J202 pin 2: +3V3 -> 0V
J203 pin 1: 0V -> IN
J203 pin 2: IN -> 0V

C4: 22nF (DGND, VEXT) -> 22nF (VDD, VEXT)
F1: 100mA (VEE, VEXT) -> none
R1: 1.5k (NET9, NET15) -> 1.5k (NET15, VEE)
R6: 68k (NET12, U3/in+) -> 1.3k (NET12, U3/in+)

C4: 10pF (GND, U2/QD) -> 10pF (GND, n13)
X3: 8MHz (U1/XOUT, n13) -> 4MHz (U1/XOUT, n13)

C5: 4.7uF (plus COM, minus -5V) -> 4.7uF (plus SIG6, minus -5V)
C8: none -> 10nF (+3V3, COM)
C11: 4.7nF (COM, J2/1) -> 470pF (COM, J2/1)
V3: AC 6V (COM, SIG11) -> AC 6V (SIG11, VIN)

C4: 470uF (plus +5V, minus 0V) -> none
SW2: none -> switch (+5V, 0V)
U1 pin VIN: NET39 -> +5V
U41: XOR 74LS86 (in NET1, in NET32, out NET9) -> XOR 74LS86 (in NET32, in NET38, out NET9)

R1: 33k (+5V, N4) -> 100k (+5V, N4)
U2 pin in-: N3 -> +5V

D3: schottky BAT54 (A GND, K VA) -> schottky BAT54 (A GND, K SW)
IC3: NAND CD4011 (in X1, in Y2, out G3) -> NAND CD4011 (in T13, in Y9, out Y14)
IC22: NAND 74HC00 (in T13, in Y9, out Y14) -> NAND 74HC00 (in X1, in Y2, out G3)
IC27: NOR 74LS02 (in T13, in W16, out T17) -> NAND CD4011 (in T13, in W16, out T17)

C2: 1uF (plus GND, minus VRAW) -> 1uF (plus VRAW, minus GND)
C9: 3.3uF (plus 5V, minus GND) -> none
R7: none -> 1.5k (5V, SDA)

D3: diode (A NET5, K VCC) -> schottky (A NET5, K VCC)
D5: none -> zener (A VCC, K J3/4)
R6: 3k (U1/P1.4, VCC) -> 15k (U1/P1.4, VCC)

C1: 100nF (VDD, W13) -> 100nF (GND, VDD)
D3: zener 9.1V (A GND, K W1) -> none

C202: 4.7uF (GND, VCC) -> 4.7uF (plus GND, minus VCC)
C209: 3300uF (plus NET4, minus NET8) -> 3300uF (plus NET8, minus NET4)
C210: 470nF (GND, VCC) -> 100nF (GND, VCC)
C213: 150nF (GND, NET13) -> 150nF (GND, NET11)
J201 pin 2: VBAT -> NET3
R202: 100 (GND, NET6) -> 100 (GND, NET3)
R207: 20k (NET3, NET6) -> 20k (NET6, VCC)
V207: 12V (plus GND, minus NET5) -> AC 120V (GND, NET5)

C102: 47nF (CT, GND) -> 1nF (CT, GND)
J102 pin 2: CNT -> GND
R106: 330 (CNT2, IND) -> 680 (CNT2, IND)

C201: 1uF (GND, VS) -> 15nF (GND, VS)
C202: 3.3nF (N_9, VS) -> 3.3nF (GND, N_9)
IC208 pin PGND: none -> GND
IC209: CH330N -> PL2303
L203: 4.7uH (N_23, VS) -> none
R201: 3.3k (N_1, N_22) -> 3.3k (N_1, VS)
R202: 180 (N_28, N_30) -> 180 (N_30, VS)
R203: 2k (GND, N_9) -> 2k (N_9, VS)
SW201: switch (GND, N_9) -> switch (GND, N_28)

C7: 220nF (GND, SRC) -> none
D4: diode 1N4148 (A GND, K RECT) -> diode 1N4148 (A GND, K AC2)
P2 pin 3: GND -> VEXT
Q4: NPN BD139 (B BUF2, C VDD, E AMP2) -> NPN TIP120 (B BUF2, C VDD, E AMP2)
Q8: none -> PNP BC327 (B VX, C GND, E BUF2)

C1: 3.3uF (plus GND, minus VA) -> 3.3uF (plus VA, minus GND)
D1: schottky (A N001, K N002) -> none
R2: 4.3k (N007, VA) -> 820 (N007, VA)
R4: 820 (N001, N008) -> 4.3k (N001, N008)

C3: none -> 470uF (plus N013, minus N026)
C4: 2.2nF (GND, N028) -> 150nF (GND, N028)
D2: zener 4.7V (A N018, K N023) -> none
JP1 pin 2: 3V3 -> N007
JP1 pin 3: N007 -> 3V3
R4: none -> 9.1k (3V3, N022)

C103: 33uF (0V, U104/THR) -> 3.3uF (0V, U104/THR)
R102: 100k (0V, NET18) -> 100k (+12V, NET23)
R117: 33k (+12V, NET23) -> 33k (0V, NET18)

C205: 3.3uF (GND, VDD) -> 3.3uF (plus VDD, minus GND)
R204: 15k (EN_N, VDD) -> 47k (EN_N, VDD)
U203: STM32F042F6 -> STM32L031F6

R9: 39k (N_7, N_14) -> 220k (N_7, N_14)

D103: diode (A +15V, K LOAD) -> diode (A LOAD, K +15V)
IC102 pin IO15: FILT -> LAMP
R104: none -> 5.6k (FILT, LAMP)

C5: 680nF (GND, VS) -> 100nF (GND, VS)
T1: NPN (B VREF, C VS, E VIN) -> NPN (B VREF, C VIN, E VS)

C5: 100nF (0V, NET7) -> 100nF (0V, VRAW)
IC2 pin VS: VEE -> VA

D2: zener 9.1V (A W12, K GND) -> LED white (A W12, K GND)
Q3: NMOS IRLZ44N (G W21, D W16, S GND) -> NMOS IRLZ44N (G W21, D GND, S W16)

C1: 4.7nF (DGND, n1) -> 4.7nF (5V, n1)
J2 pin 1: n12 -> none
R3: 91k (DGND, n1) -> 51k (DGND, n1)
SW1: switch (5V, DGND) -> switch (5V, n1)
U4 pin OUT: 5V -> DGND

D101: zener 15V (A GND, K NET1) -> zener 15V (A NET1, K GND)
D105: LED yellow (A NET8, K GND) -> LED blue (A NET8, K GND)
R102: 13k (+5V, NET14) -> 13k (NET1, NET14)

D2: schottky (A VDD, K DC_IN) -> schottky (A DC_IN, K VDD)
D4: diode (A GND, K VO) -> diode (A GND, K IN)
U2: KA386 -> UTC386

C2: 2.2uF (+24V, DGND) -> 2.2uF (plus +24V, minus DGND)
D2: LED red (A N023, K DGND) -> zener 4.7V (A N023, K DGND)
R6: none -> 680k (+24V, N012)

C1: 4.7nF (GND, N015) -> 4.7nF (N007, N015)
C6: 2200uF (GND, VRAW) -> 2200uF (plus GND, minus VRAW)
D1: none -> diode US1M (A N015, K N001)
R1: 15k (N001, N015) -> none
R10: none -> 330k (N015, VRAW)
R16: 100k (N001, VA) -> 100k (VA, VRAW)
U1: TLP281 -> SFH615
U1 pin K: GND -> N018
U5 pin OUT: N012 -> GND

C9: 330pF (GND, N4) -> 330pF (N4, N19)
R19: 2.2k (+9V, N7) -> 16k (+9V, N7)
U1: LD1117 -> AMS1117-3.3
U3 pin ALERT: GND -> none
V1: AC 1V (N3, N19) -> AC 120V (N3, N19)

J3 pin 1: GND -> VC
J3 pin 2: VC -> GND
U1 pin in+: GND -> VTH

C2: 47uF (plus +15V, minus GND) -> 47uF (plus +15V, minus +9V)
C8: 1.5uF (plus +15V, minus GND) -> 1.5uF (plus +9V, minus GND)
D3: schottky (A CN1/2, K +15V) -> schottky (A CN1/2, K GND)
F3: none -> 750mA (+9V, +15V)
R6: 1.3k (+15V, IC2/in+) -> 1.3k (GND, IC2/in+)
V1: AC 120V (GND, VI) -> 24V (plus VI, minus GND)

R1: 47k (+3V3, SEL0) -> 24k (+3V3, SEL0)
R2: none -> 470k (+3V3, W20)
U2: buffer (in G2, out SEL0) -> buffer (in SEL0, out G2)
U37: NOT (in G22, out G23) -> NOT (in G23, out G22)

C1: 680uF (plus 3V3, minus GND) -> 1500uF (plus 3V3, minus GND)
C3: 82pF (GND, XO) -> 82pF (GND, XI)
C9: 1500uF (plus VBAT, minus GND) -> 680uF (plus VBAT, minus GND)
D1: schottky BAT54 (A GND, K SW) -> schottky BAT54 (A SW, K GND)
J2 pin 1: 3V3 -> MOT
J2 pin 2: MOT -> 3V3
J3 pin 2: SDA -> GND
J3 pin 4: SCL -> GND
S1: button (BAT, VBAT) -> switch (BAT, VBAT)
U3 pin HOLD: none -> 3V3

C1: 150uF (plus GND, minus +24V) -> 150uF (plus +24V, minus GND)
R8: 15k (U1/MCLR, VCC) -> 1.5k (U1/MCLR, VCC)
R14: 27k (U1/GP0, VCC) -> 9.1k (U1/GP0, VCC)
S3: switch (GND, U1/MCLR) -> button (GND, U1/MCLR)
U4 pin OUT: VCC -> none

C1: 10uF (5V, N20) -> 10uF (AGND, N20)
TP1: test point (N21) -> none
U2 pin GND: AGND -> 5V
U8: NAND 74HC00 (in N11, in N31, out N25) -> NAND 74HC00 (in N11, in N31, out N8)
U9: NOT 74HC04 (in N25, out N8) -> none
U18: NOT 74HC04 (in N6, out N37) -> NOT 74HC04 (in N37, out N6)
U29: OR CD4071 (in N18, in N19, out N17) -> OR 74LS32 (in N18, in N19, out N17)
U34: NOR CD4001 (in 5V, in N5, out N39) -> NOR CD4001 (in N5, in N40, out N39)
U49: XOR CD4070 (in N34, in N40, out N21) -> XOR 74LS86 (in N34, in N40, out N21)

----

## WORK INSTRUCTIONS
Your answer should consist only of the lines above between the line holding "V1: AC 1V (N3, N19) -> AC 120V (N3, N19)" and the line holding "TP1: test point (N21) -> none", inclusive, each transcribed exactly.

## REPLY
V1: AC 1V (N3, N19) -> AC 120V (N3, N19)

J3 pin 1: GND -> VC
J3 pin 2: VC -> GND
U1 pin in+: GND -> VTH

C2: 47uF (plus +15V, minus GND) -> 47uF (plus +15V, minus +9V)
C8: 1.5uF (plus +15V, minus GND) -> 1.5uF (plus +9V, minus GND)
D3: schottky (A CN1/2, K +15V) -> schottky (A CN1/2, K GND)
F3: none -> 750mA (+9V, +15V)
R6: 1.3k (+15V, IC2/in+) -> 1.3k (GND, IC2/in+)
V1: AC 120V (GND, VI) -> 24V (plus VI, minus GND)

R1: 47k (+3V3, SEL0) -> 24k (+3V3, SEL0)
R2: none -> 470k (+3V3, W20)
U2: buffer (in G2, out SEL0) -> buffer (in SEL0, out G2)
U37: NOT (in G22, out G23) -> NOT (in G23, out G22)

C1: 680uF (plus 3V3, minus GND) -> 1500uF (plus 3V3, minus GND)
C3: 82pF (GND, XO) -> 82pF (GND, XI)
C9: 1500uF (plus VBAT, minus GND) -> 680uF (plus VBAT, minus GND)
D1: schottky BAT54 (A GND, K SW) -> schottky BAT54 (A SW, K GND)
J2 pin 1: 3V3 -> MOT
J2 pin 2: MOT -> 3V3
J3 pin 2: SDA -> GND
J3 pin 4: SCL -> GND
S1: button (BAT, VBAT) -> switch (BAT, VBAT)
U3 pin HOLD: none -> 3V3

C1: 150uF (plus GND, minus +24V) -> 150uF (plus +24V, minus GND)
R8: 15k (U1/MCLR, VCC) -> 1.5k (U1/MCLR, VCC)
R14: 27k (U1/GP0, VCC) -> 9.1k (U1/GP0, VCC)
S3: switch (GND, U1/MCLR) -> button (GND, U1/MCLR)
U4 pin OUT: VCC -> none

C1: 10uF (5V, N20) -> 10uF (AGND, N20)
TP1: test point (N21) -> none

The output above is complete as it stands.